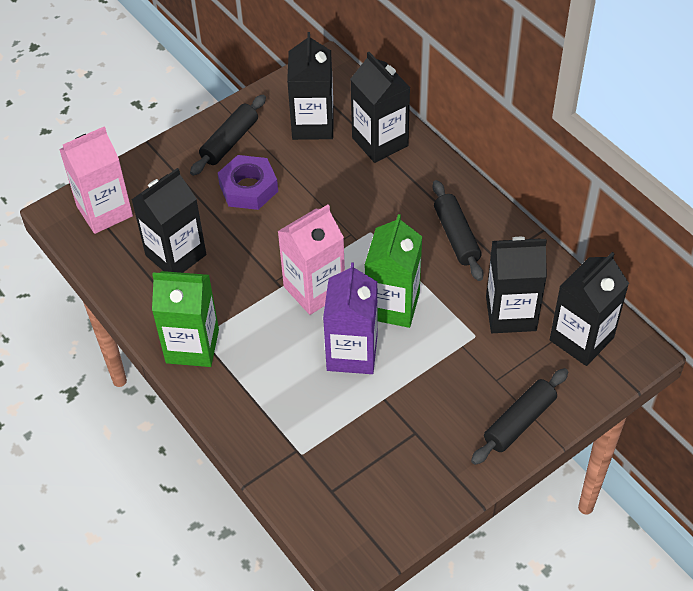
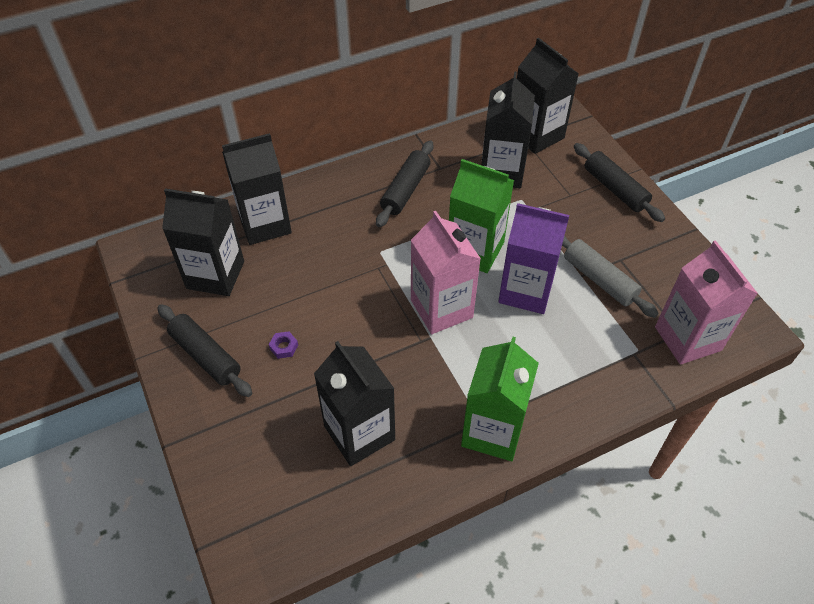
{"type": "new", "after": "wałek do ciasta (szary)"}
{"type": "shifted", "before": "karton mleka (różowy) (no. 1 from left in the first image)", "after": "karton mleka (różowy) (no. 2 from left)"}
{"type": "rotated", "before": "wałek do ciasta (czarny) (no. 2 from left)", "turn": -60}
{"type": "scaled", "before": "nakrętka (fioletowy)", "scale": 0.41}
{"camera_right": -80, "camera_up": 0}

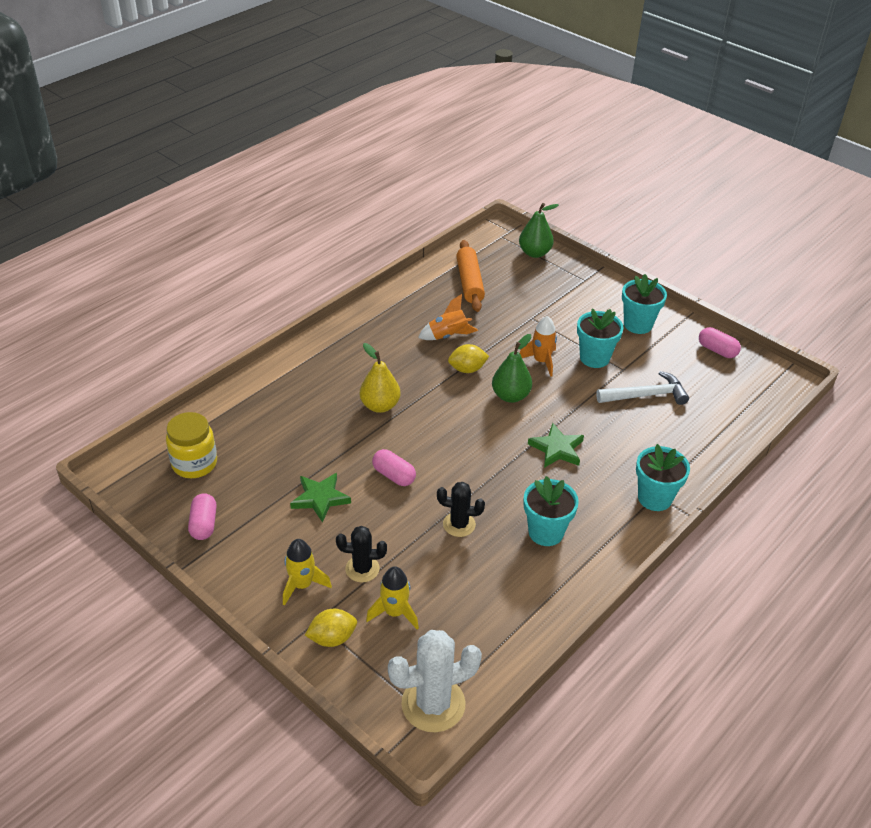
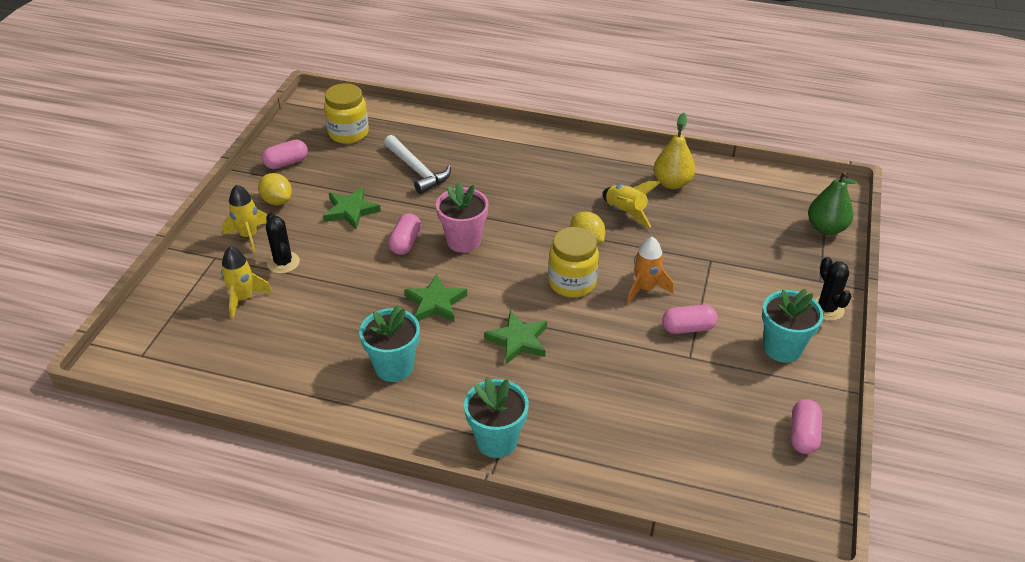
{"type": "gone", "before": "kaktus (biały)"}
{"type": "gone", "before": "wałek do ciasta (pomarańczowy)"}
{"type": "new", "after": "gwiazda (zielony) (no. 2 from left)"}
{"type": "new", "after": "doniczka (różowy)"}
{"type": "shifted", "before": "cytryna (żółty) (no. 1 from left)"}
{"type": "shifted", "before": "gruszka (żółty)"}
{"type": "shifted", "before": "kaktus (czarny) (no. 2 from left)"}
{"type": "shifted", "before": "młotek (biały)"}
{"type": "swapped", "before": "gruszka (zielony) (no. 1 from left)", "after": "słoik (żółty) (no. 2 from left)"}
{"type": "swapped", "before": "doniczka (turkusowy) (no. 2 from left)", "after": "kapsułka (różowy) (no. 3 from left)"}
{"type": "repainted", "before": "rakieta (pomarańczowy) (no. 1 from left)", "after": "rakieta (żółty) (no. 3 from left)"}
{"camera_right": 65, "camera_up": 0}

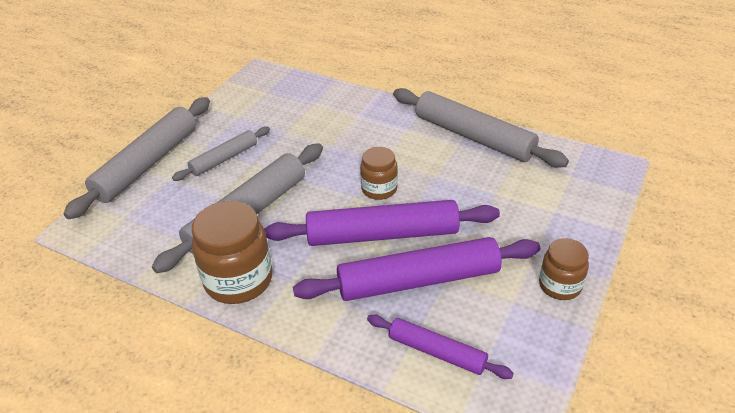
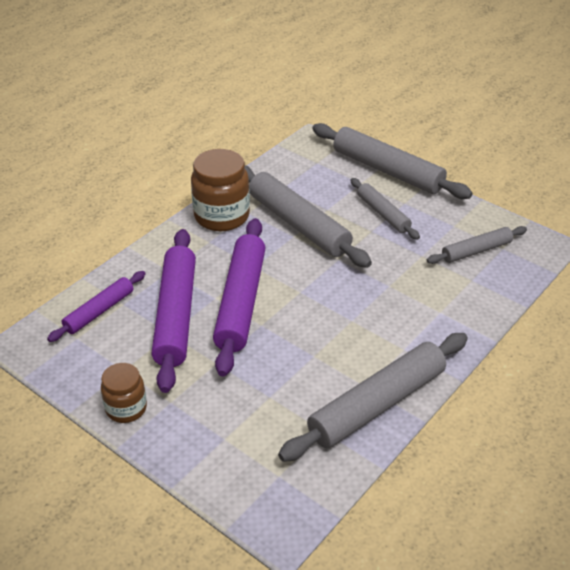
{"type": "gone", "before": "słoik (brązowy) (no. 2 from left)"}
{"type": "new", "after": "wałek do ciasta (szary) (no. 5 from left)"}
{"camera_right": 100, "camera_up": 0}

> _TASK DESCRIPTION_: Lines above with the string "zielony" need to be found and copied.

> _TASK SOLUTION_:
{"type": "new", "after": "gwiazda (zielony) (no. 2 from left)"}
{"type": "swapped", "before": "gruszka (zielony) (no. 1 from left)", "after": "słoik (żółty) (no. 2 from left)"}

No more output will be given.